DATA FOR PROCESSING:
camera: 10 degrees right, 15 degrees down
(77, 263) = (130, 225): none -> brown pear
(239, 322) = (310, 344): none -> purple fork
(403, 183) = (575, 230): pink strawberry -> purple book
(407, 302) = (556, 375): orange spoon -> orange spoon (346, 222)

--

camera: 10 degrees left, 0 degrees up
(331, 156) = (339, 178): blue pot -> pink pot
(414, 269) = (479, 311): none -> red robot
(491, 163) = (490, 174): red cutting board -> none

* * *

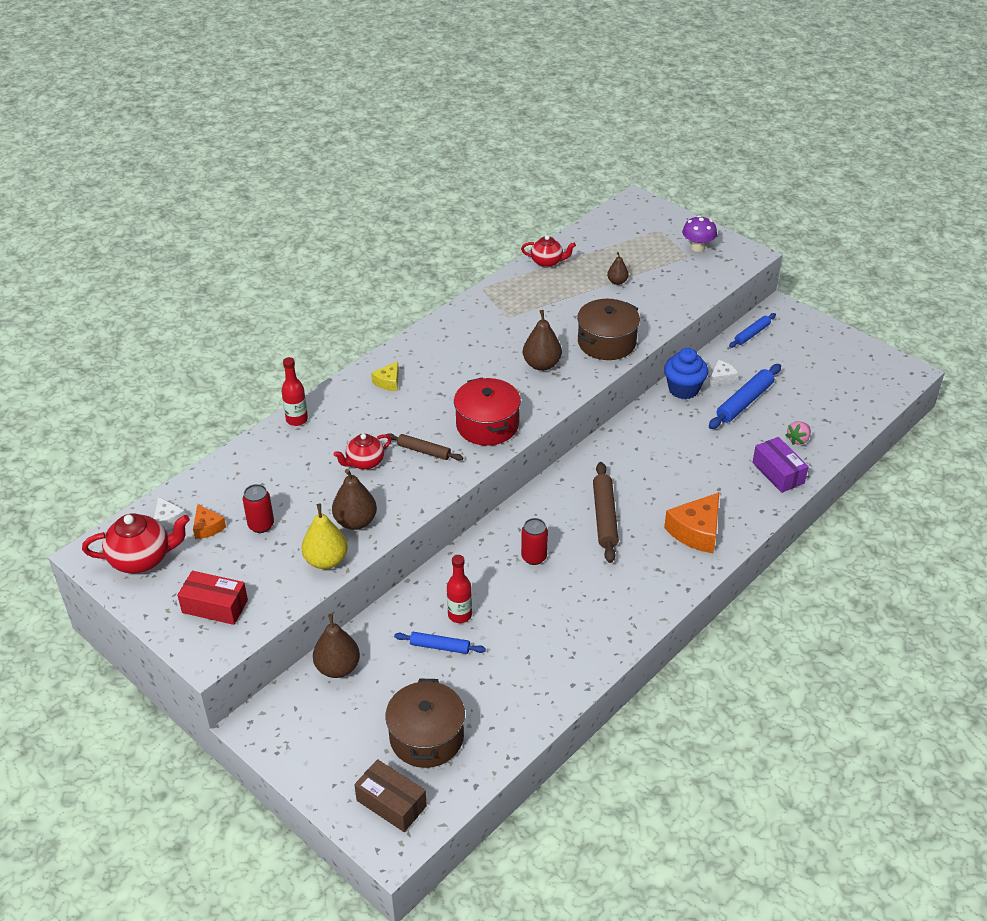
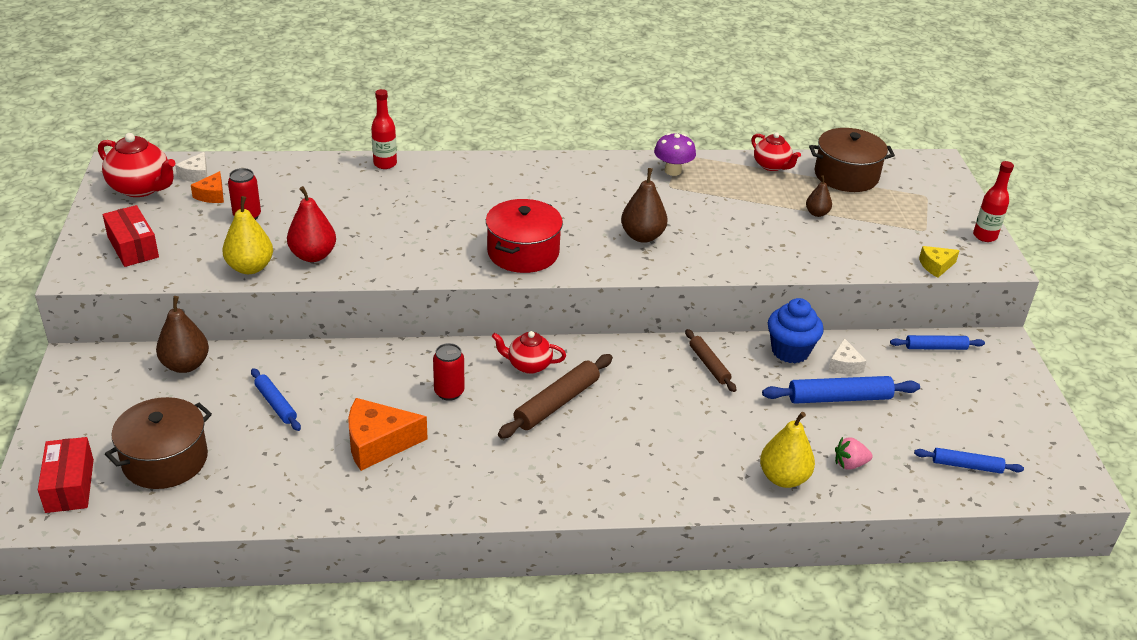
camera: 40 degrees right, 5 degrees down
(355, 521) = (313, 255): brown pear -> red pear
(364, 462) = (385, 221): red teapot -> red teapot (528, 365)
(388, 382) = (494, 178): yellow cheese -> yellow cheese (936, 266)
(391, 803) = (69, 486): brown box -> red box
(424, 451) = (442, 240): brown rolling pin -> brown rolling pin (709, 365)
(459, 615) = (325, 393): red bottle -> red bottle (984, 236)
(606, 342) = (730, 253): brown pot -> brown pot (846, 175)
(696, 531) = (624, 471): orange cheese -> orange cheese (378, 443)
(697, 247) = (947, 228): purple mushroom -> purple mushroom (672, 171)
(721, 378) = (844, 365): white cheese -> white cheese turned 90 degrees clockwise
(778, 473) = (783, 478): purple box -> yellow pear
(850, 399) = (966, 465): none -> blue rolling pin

EXERCISE DESCRIPTION:
Start with the line above that contains "camera: 10 degrees right, 15 degrees down" and stop after the line that contains "(407, 302) = (556, 375): orange". Output those lines exactly, and only those.

OUTPUT OF THE EXERCISE:
camera: 10 degrees right, 15 degrees down
(77, 263) = (130, 225): none -> brown pear
(239, 322) = (310, 344): none -> purple fork
(403, 183) = (575, 230): pink strawberry -> purple book
(407, 302) = (556, 375): orange spoon -> orange spoon (346, 222)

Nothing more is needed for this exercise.